ASSIGNED TASK: If a line in the records below contains the word "torch", copy it out.

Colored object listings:
----------

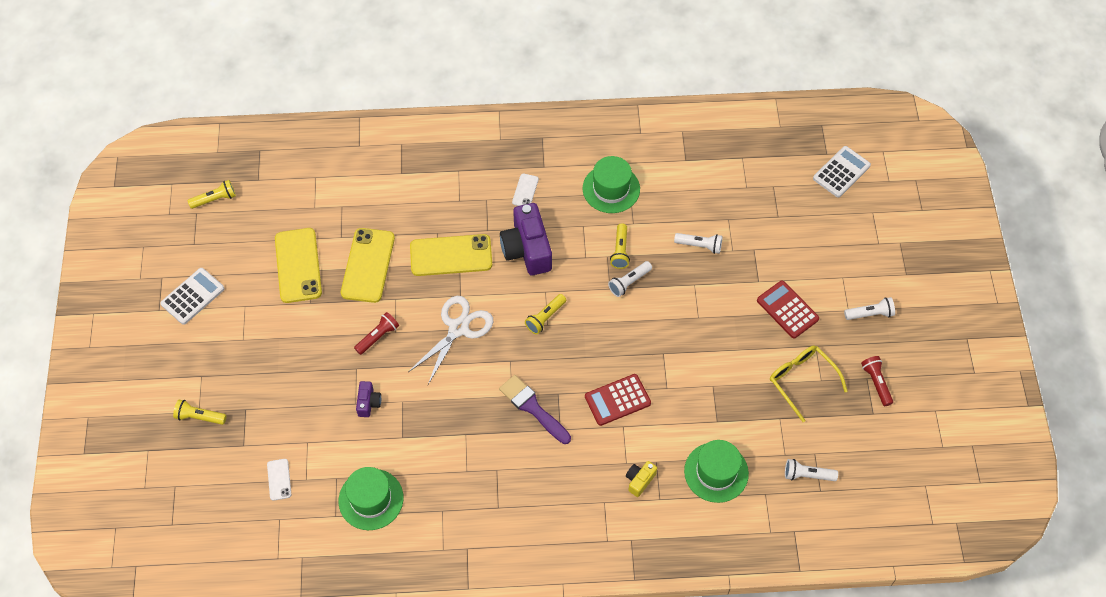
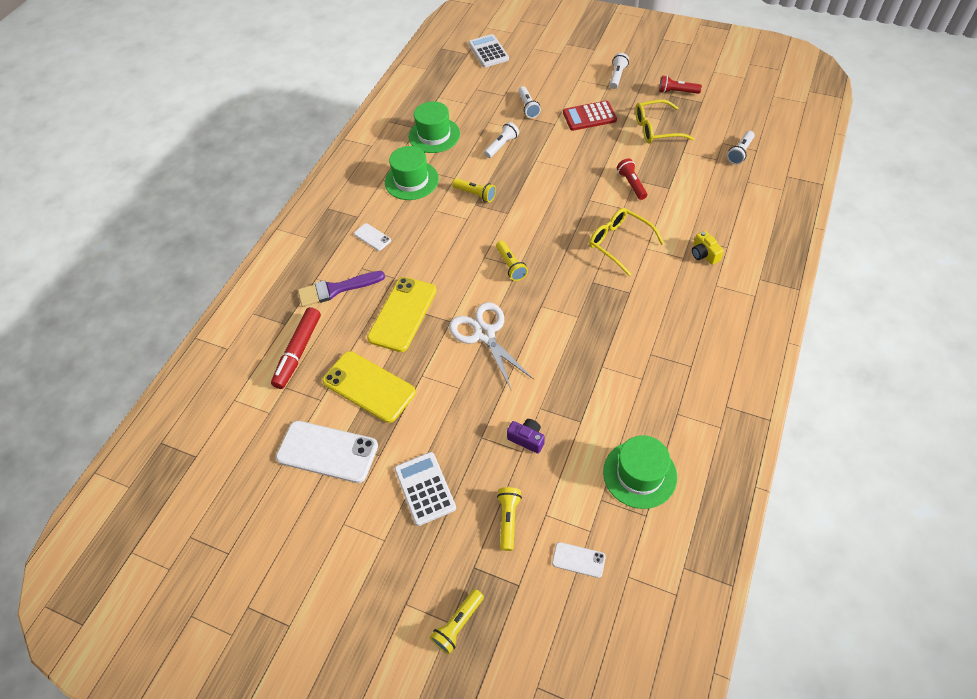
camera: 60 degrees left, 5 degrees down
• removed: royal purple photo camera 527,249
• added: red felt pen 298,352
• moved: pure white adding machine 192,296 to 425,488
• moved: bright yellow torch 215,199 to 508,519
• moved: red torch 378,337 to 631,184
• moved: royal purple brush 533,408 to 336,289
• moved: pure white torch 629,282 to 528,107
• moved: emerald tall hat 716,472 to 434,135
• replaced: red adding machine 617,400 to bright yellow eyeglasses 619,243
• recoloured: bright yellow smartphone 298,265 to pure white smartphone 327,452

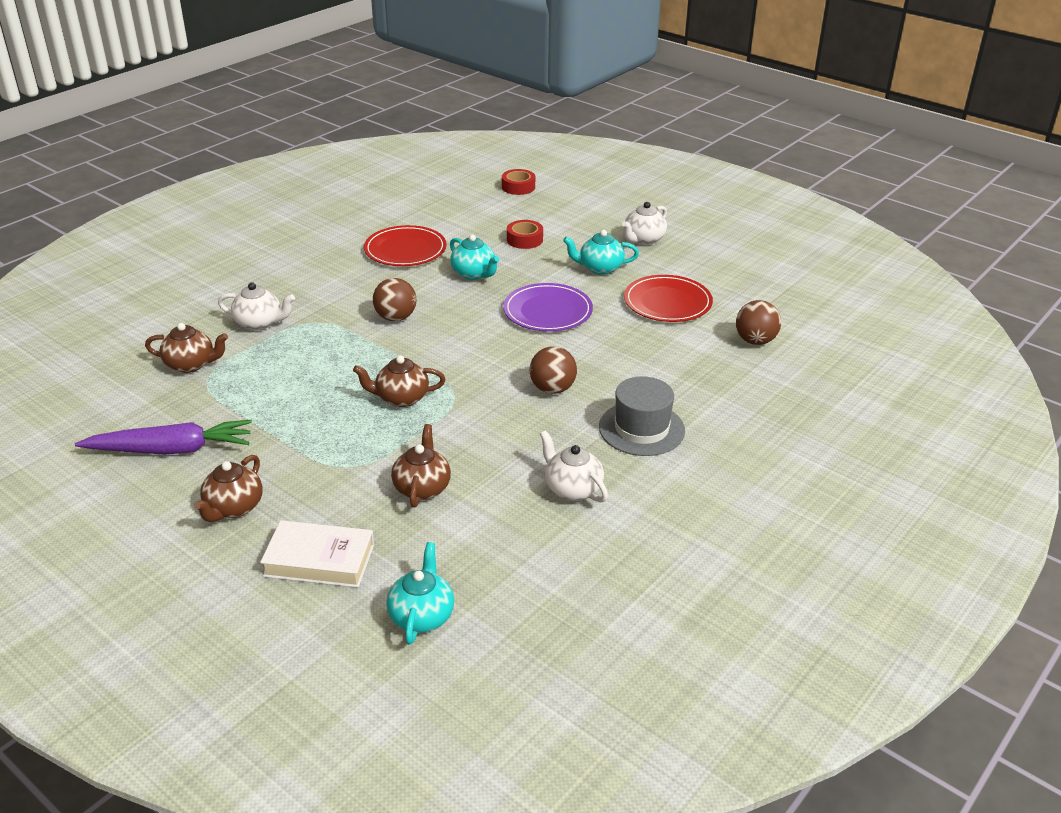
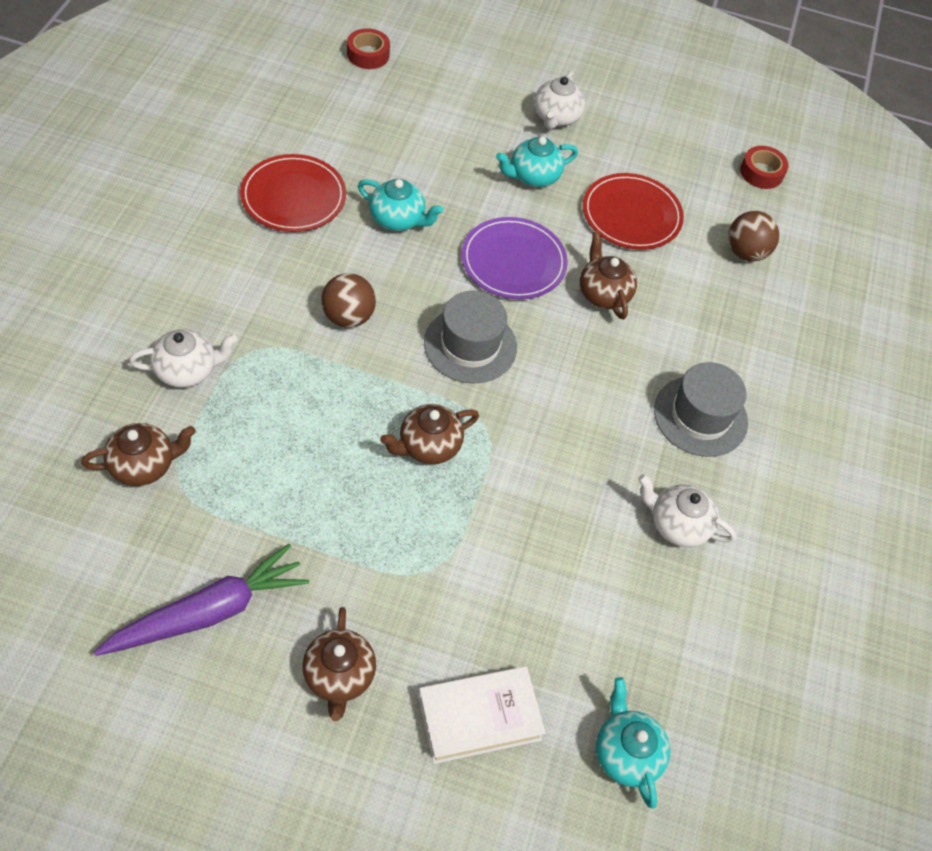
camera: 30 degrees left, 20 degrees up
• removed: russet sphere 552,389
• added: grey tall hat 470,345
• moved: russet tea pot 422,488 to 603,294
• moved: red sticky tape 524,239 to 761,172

----------

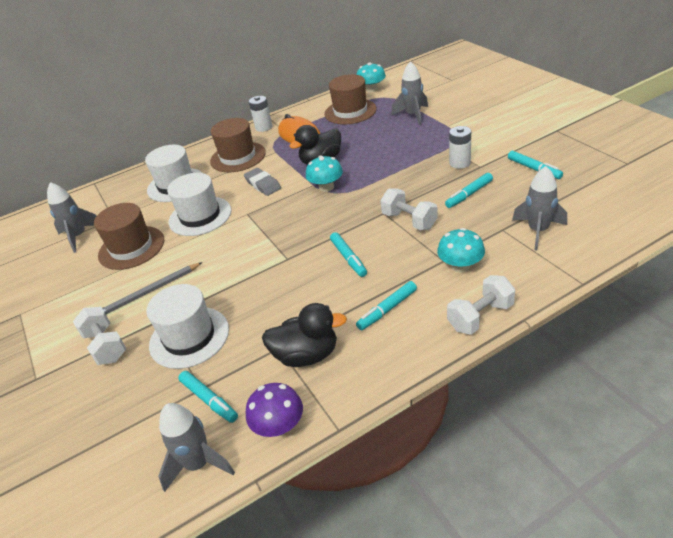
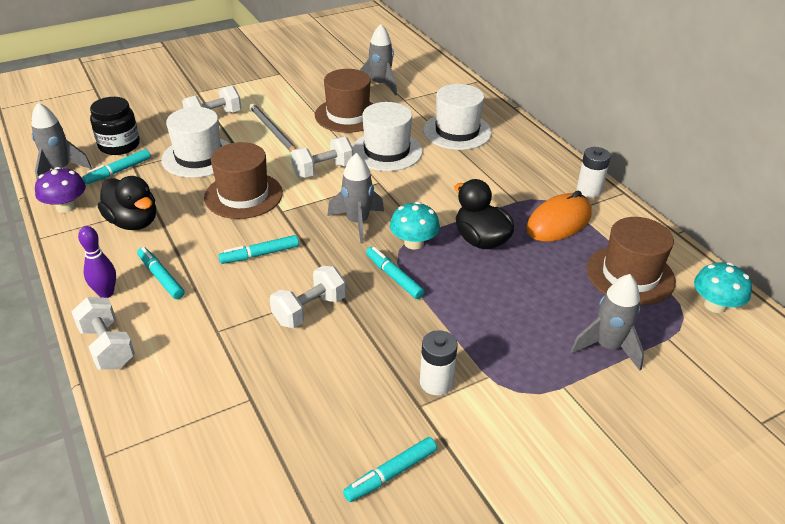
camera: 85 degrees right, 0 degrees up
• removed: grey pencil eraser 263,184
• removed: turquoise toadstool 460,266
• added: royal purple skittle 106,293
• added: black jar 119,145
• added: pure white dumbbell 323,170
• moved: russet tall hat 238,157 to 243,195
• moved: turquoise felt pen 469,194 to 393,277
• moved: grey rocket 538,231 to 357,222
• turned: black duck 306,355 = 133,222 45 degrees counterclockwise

----------

RESULT OF THIS TASK:
• moved: bright yellow torch 215,199 to 508,519
• moved: red torch 378,337 to 631,184
• moved: pure white torch 629,282 to 528,107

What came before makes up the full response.